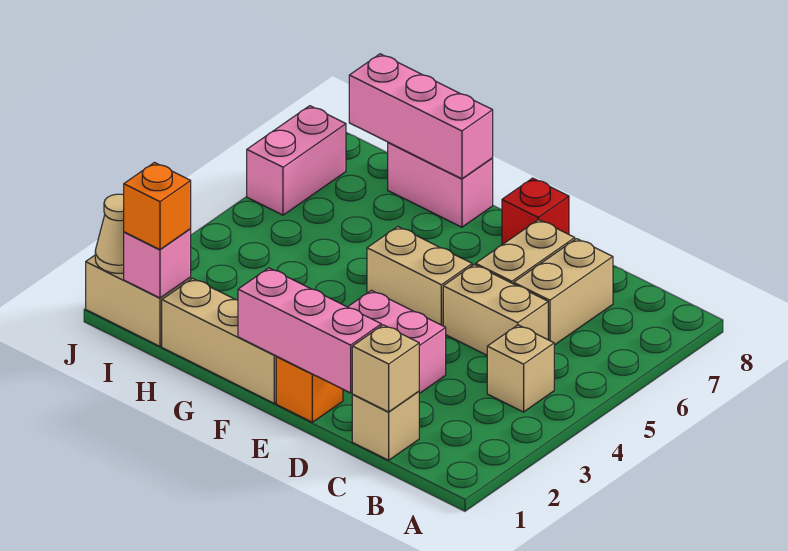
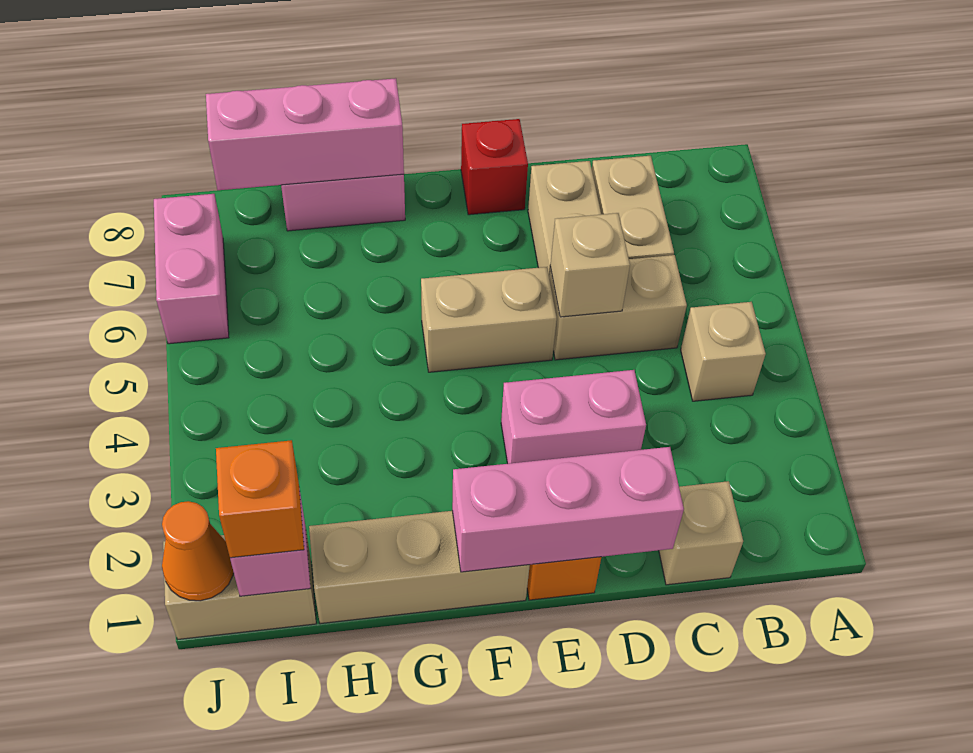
tan brick C1 level 2 -> tan brick D5 level 2
tan cone J1 level 2 -> orange cone J1 level 2

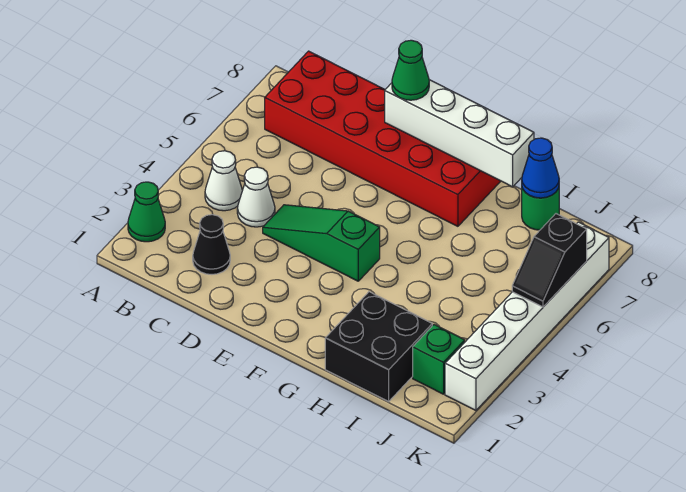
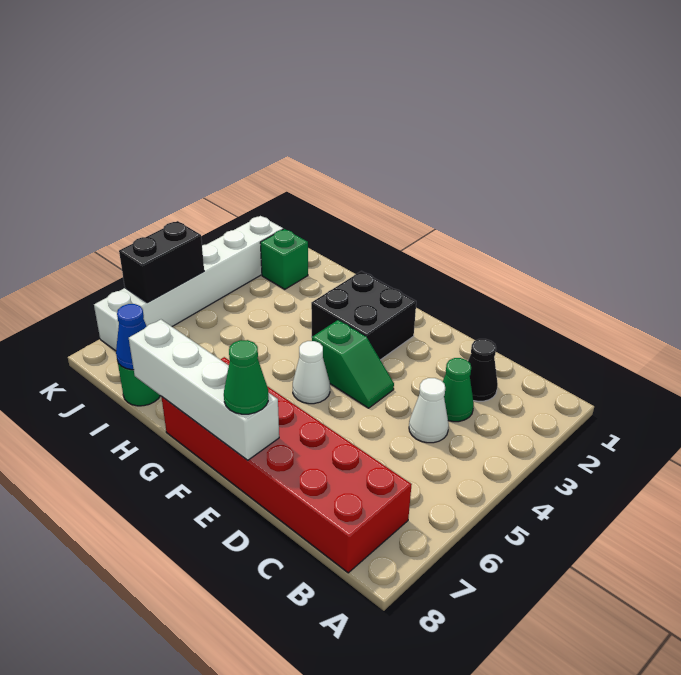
green cone A2 level 1 -> green cone C3 level 1
white cone B4 level 1 -> white cone F5 level 1
green slope D4:F4 level 1 top F -> green slope E4:F4 level 1 top F
black brick H1:I2 level 1 -> black brick F2:G3 level 1
black slope K5:K6 level 2 top 6 -> black brick K5:K6 level 2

•••••

### WHAT THE TASK REQUIRES
Go to the line containing "tan cone J1 level 2 -> orange cone J1 level 2", then write out word for word every line from there to the end of the listing. Keep both end lines and drop the pictures.

### OUTPUT OF THE EXERCISE
tan cone J1 level 2 -> orange cone J1 level 2

green cone A2 level 1 -> green cone C3 level 1
white cone B4 level 1 -> white cone F5 level 1
green slope D4:F4 level 1 top F -> green slope E4:F4 level 1 top F
black brick H1:I2 level 1 -> black brick F2:G3 level 1
black slope K5:K6 level 2 top 6 -> black brick K5:K6 level 2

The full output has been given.